** Opening Exercise data block **

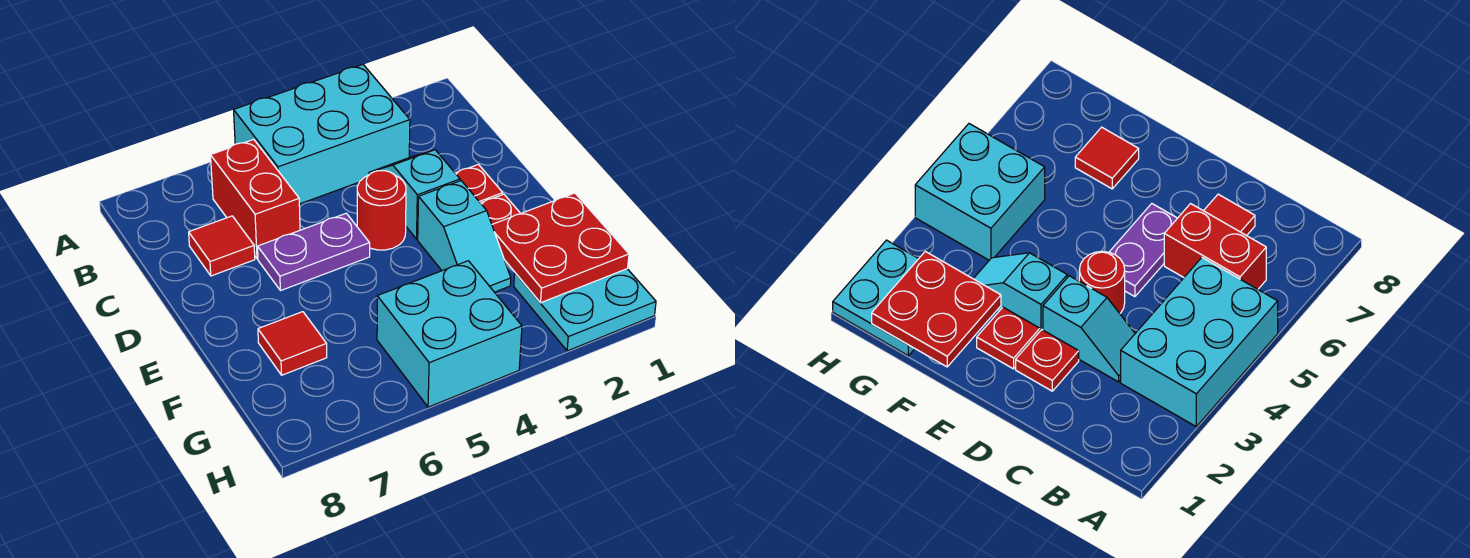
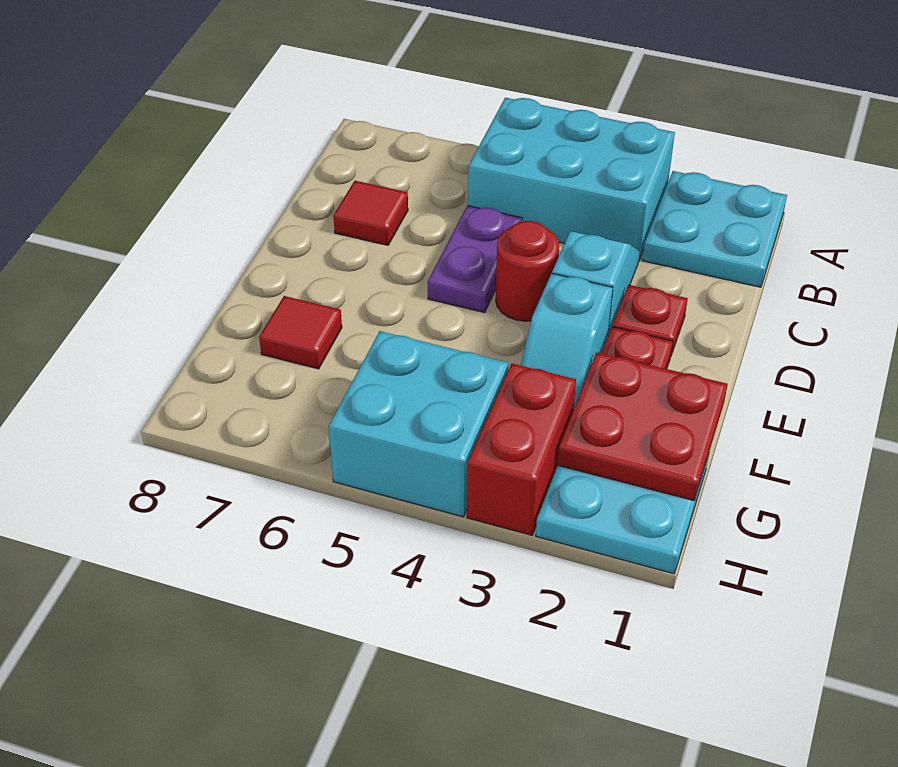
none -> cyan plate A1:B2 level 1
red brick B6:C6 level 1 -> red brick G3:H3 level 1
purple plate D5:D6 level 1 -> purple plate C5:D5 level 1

** Closing Exercise data block **

### Your instructions
The word "plate" appears in some lines above. Return every one of those lines.

### Written reply
none -> cyan plate A1:B2 level 1
purple plate D5:D6 level 1 -> purple plate C5:D5 level 1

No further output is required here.